* **Task data**
+ + + + + + +
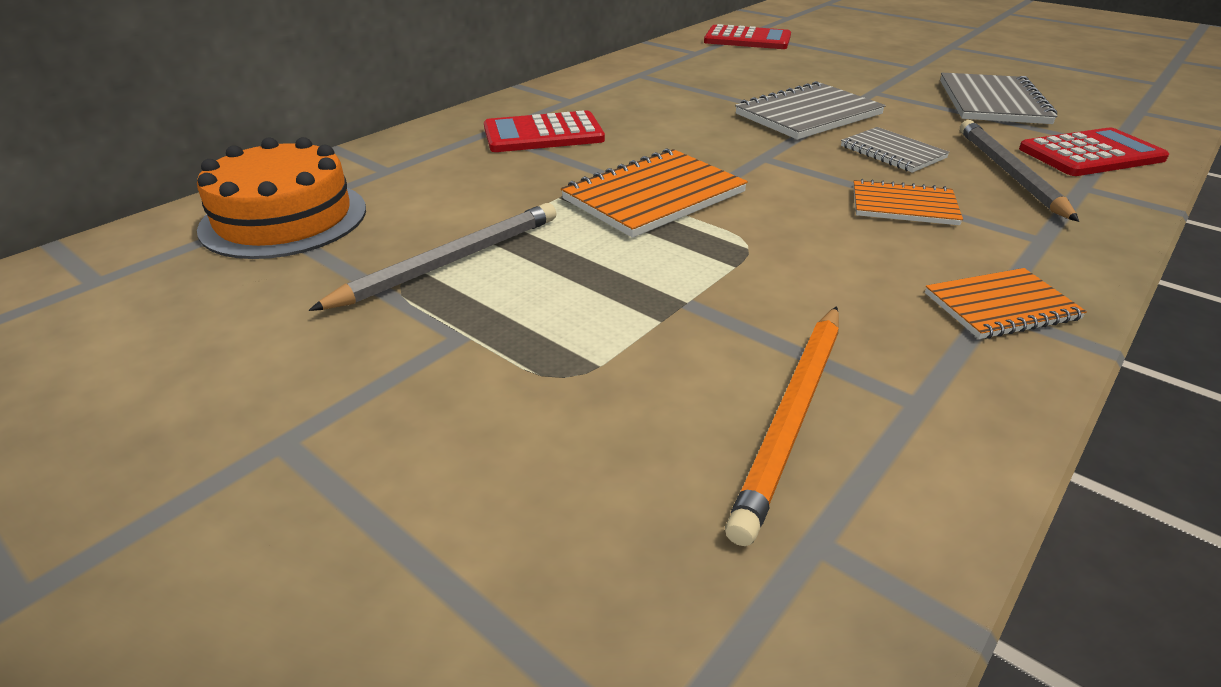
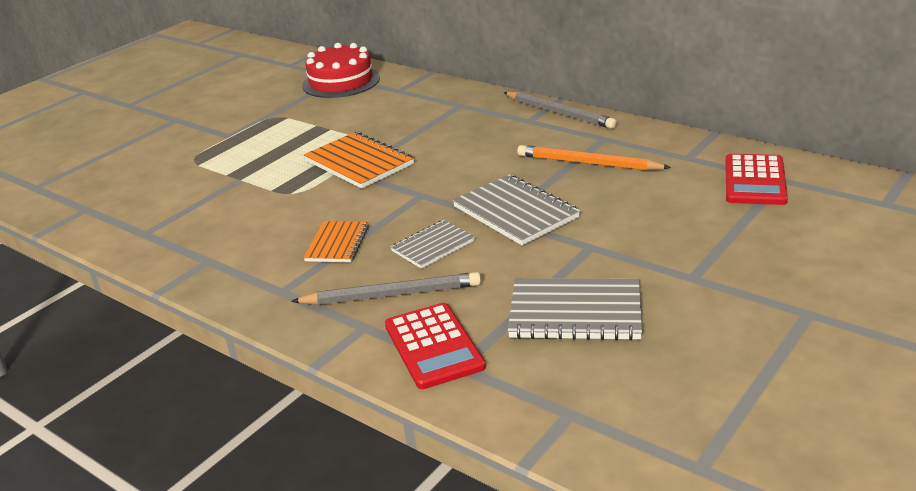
camera: 90 degrees right, 5 degrees down
(284, 218) = (341, 82): orange cake -> red cake
(450, 261) = (291, 123): grey pencil -> grey pencil (559, 113)
(543, 134) = (458, 121): red calculator -> none
(792, 416) = (148, 205): orange pencil -> orange pencil (588, 163)
(1001, 306) = (209, 264): orange notebook -> none

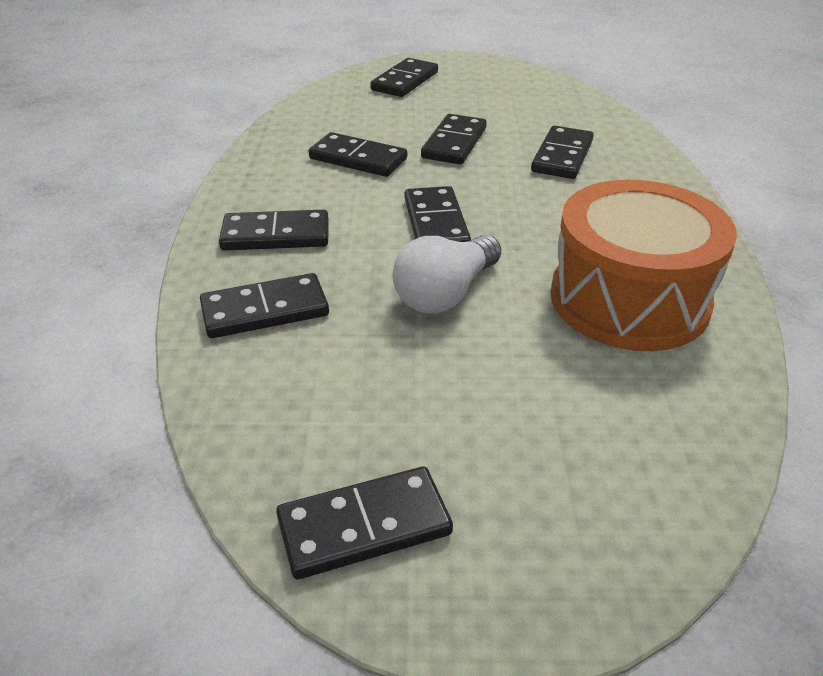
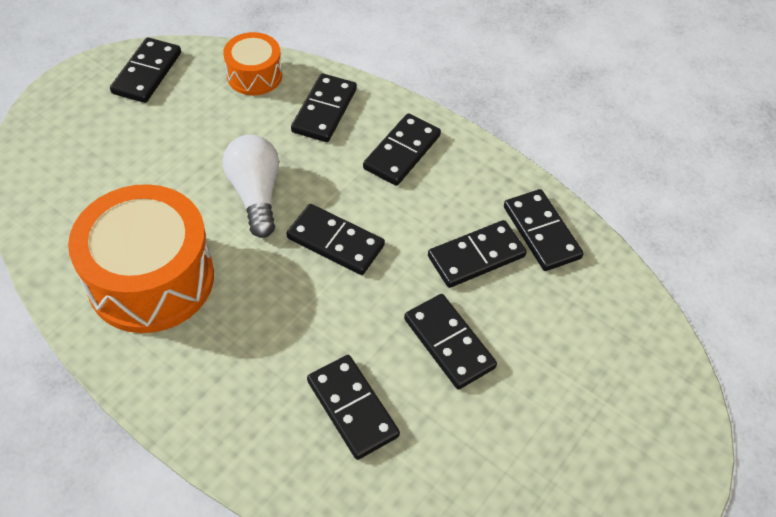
camera: 125 degrees right, 15 degrees up
(256, 402) = (254, 75): none -> orange drum
(405, 81) = (631, 404): black domino -> black domino (541, 232)

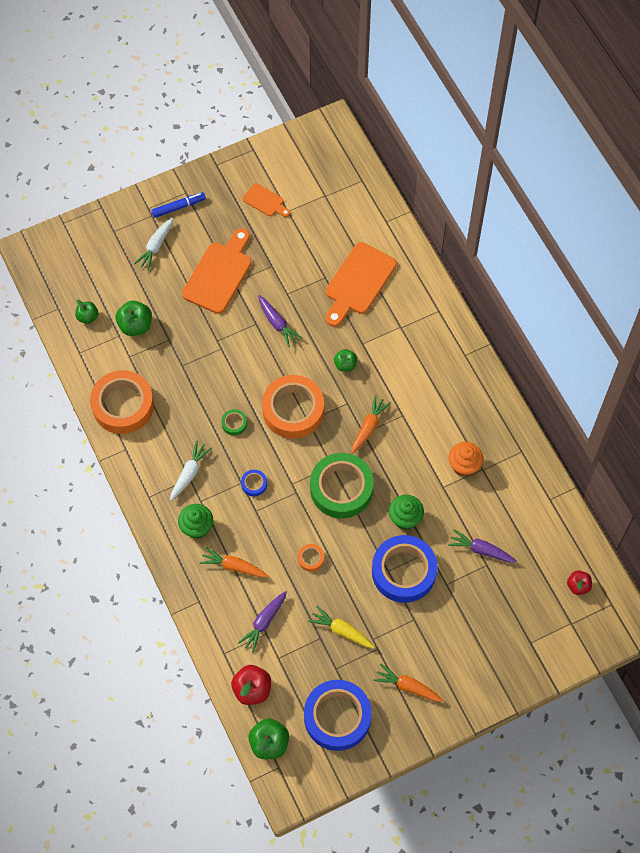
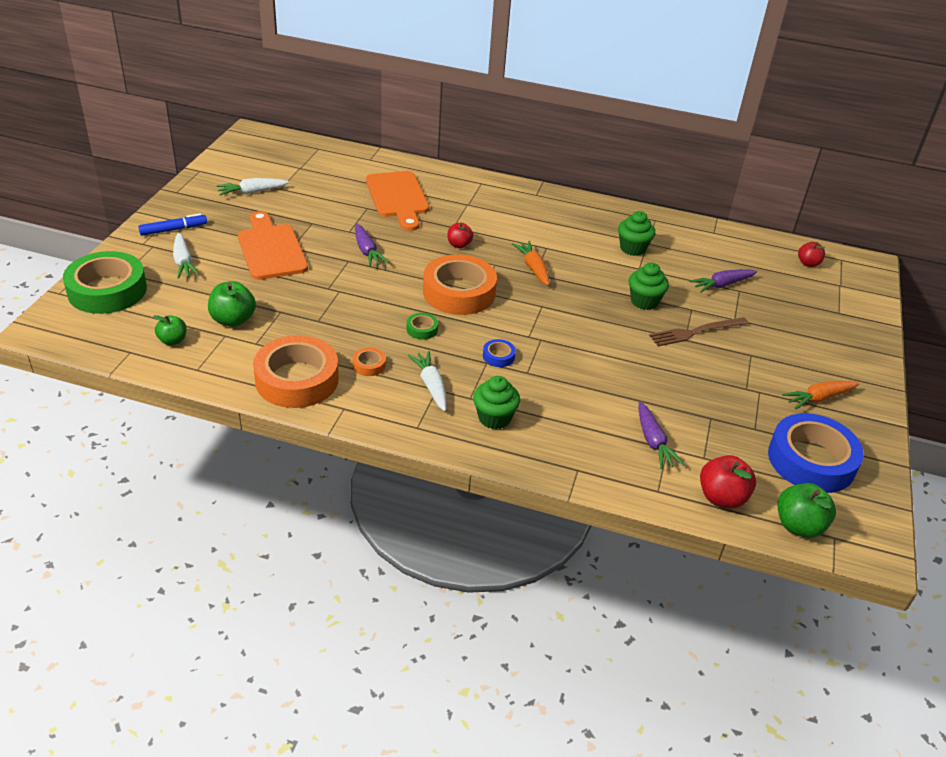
camera: 50 degrees left, 25 degrees down
(178, 207) = (173, 229): blue marker -> blue marker turned 45 degrees clockwise
(233, 566) = (567, 422): orange carrot -> none
(265, 201) = (252, 192): orange cutting board -> white carrot
(277, 323) = (367, 251): purple carrot -> purple carrot turned 60 degrees clockwise
(310, 558) = (619, 372): orange tape -> orange tape (369, 365)
(341, 488) = (571, 314): green tape -> green tape (107, 290)
(341, 630) = (717, 400): yellow carrot -> none
(345, 365) = (459, 245): green apple -> red apple
(404, 571) = (696, 332): blue tape -> brown fork
(464, 465) = (632, 248): orange cupcake -> green cupcake

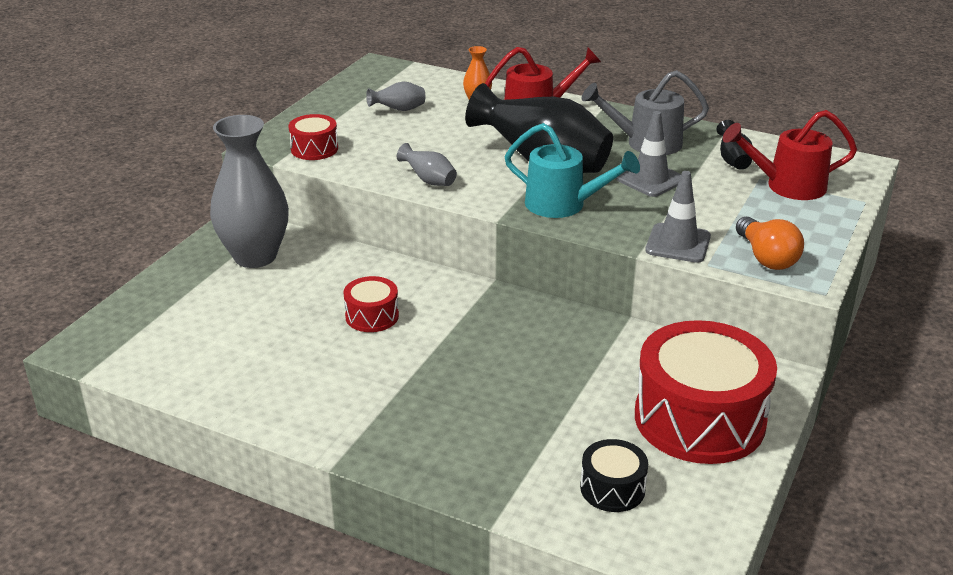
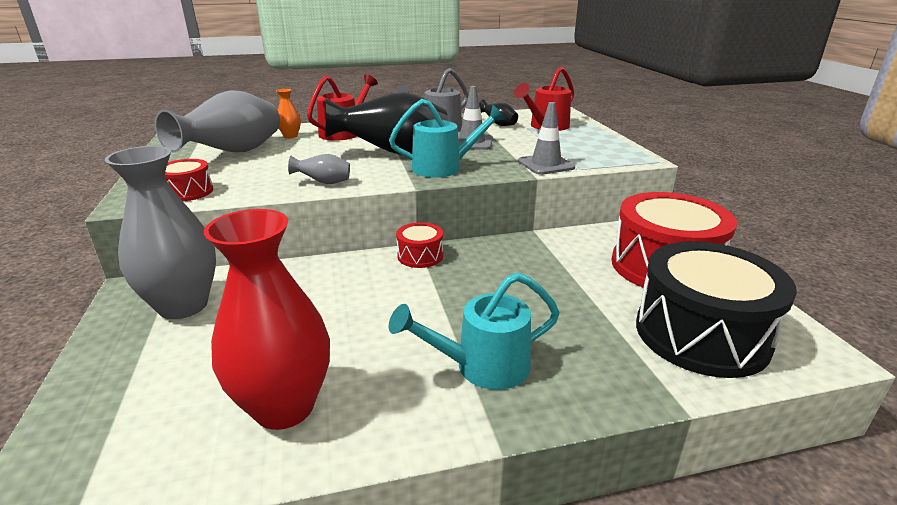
camera: 40 degrees left, 5 degrees down
(241, 366) = (284, 407): none -> red vase
(372, 316) = (358, 305): red drum -> red drum (420, 256)
(394, 411) = (481, 367): none -> turquoise watering can
(399, 110) = (233, 153): grey vase -> grey vase, size x2.32
(612, 488) = (701, 334): black drum -> black drum, size x2.16
(766, 257) = (600, 156): orange light bulb -> none

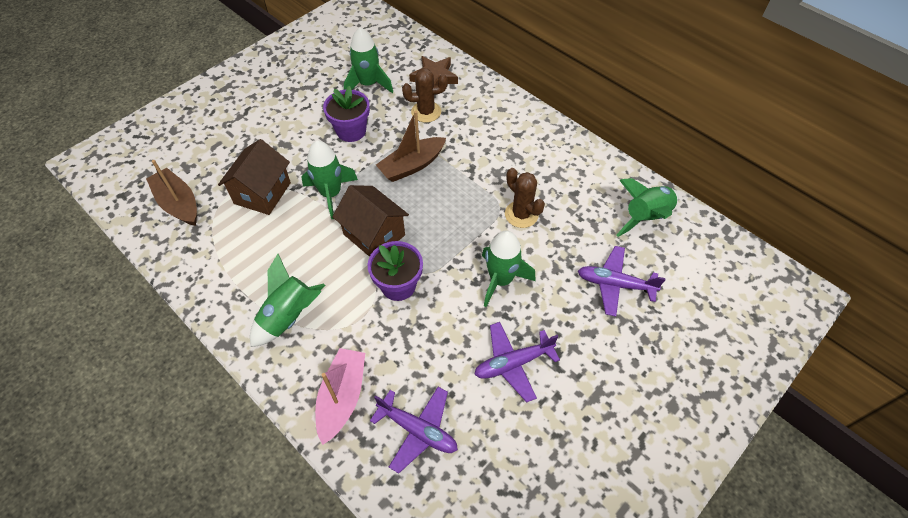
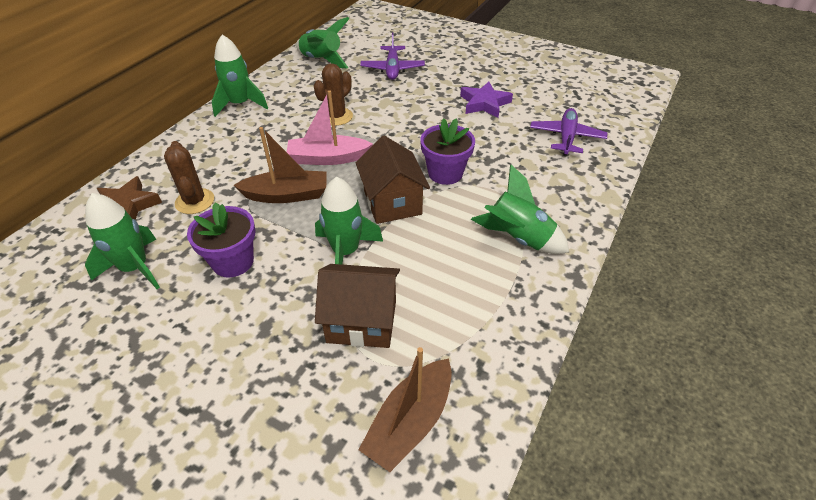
camera: 105 degrees left, 10 degrees down
(342, 398) = (571, 181): pink boat -> pink boat (328, 158)
(374, 234) = (392, 202): brown house -> brown house turned 45 degrees counterclockwise
(412, 165) = (287, 195): brown boat -> brown boat turned 45 degrees counterclockwise
(501, 280) = (412, 118): green rocket -> green rocket (240, 104)
(513, 363) = (484, 103): purple plane -> purple star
+ + + + + + +
* **Exercise description**
Return the lines from the one containing "(412, 165) = (287, 195): brown" through the last line of the records. Include both ends and nothing else.

* **The completed task**
(412, 165) = (287, 195): brown boat -> brown boat turned 45 degrees counterclockwise
(501, 280) = (412, 118): green rocket -> green rocket (240, 104)
(513, 363) = (484, 103): purple plane -> purple star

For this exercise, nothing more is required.